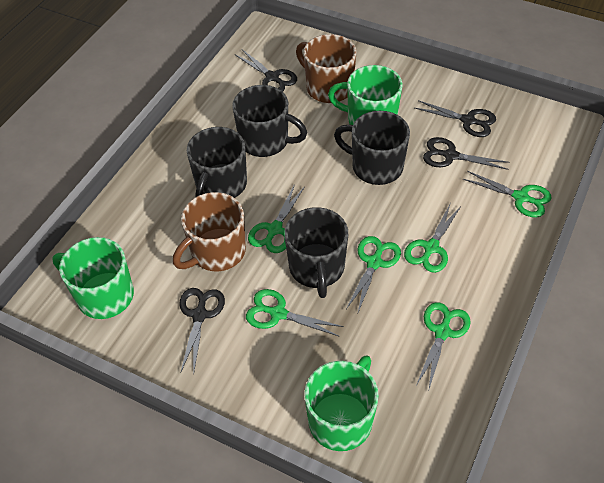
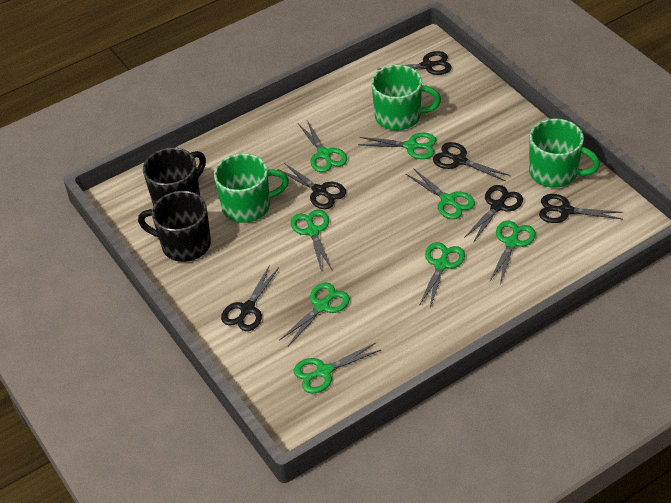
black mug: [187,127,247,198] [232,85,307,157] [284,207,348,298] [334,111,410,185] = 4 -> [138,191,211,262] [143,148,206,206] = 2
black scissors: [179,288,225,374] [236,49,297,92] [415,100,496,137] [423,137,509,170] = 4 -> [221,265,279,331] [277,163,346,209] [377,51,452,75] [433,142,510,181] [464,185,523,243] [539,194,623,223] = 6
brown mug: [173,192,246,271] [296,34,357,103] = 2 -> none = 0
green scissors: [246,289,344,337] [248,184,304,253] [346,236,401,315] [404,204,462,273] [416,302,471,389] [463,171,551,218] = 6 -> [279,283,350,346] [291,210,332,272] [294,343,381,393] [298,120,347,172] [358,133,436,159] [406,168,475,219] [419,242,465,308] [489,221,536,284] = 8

-*-*-

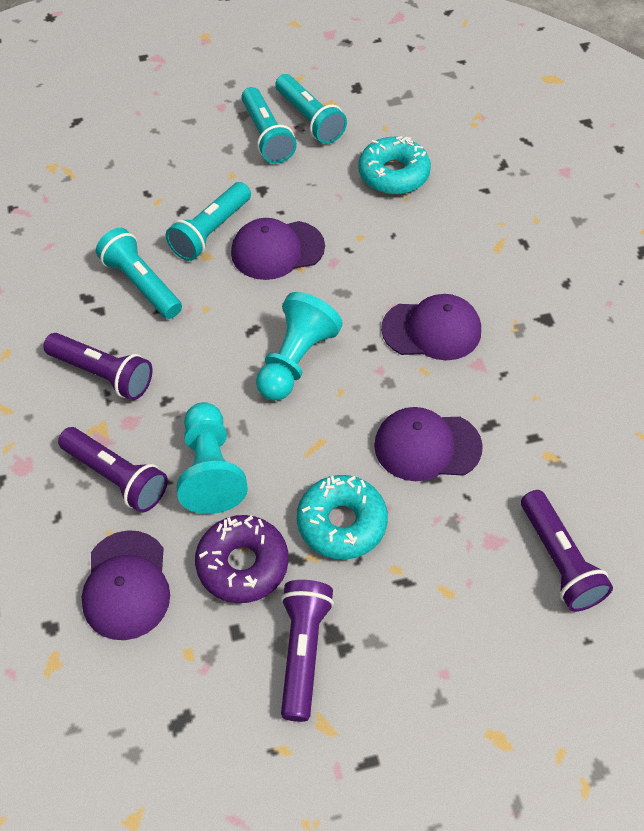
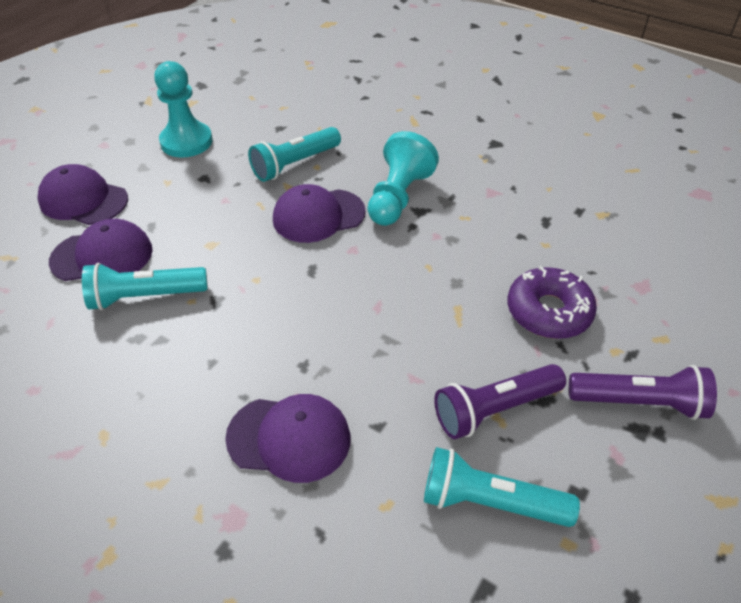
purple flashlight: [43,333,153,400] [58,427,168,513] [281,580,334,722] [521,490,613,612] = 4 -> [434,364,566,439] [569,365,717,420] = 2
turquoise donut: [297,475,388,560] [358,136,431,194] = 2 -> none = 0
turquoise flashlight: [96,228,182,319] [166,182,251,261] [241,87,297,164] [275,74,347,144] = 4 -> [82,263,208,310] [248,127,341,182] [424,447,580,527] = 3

-*-*-

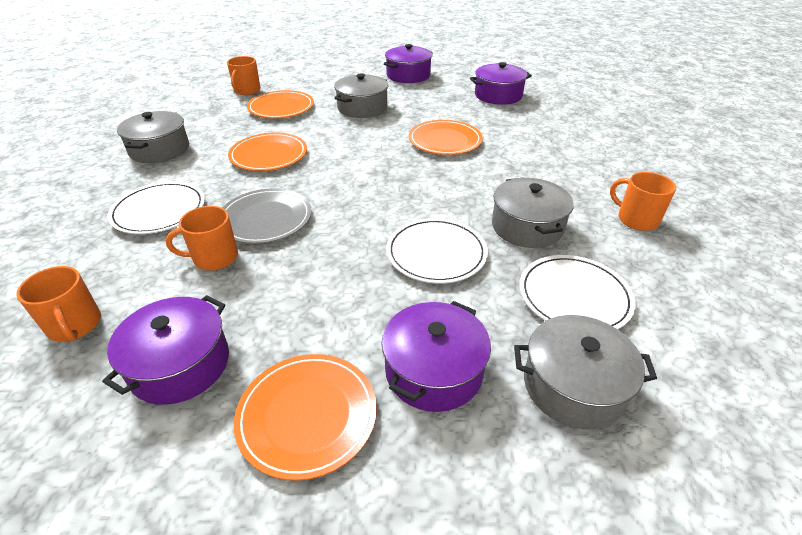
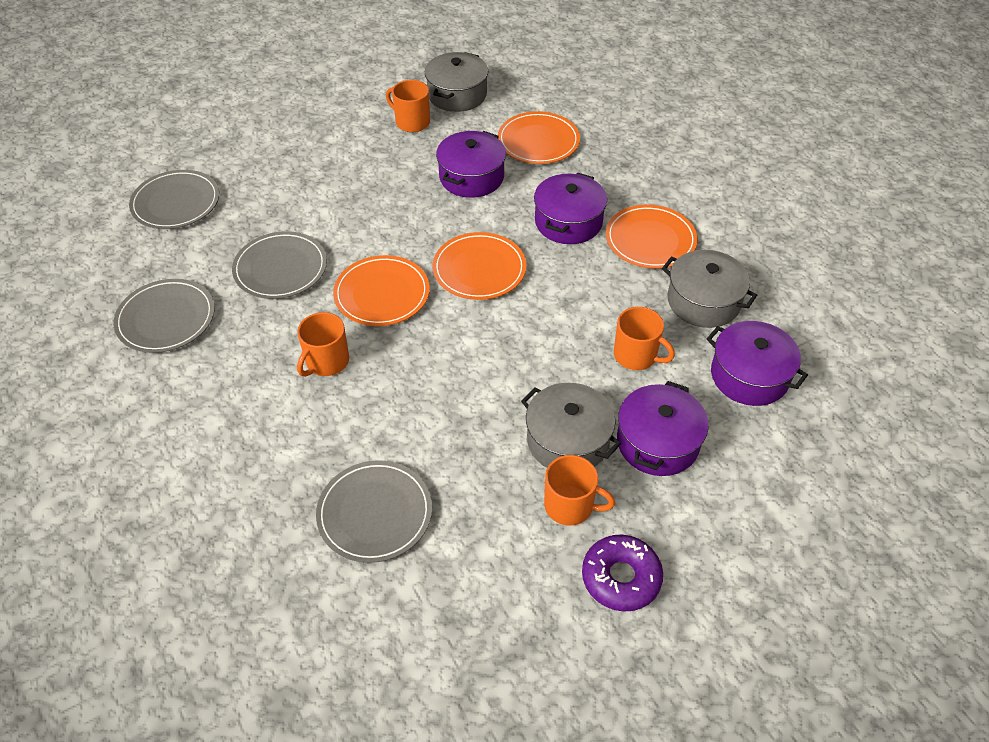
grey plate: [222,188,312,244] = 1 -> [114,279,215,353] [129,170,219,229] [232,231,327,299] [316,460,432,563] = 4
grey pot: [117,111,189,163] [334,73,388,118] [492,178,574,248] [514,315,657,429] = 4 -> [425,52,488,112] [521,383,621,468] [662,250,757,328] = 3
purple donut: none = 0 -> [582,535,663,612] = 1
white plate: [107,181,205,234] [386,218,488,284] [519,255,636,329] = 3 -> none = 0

-*-*-

HOW TO COMPLETE THIS TASK:
All lines in the listing above between the line with "black mug: [187,127,247,198]" and the line with "brown mug: [173,192,246,271]", inclusive, should be set down exactly, and no line outside that range.

RESPONSE TO THE TASK:
black mug: [187,127,247,198] [232,85,307,157] [284,207,348,298] [334,111,410,185] = 4 -> [138,191,211,262] [143,148,206,206] = 2
black scissors: [179,288,225,374] [236,49,297,92] [415,100,496,137] [423,137,509,170] = 4 -> [221,265,279,331] [277,163,346,209] [377,51,452,75] [433,142,510,181] [464,185,523,243] [539,194,623,223] = 6
brown mug: [173,192,246,271] [296,34,357,103] = 2 -> none = 0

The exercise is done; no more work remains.